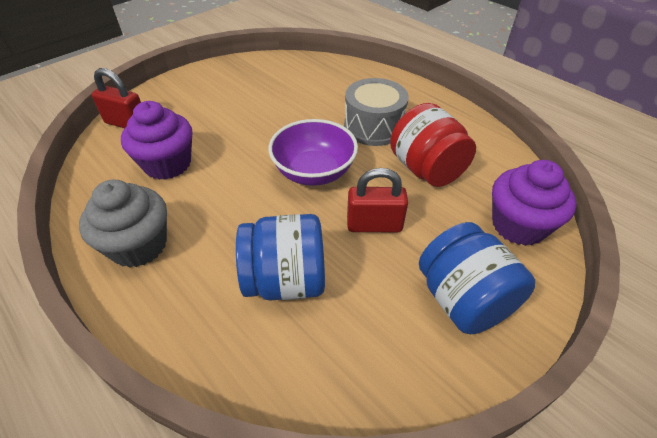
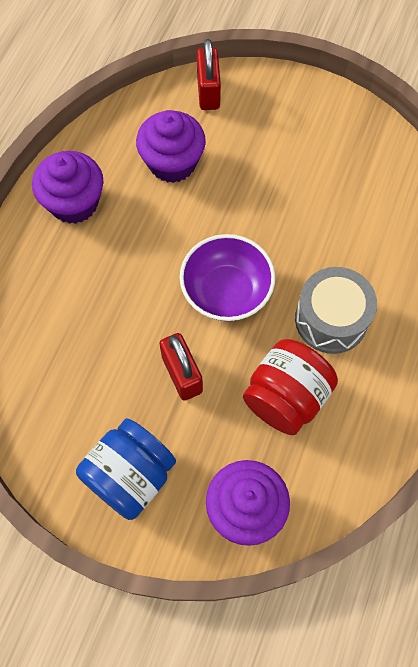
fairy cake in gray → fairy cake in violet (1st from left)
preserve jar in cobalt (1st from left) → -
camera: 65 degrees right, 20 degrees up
· · ·
* **What the task requires**:
Within the listing, how many lines hold the string "from"? State that number alone.

* **Answer**:
2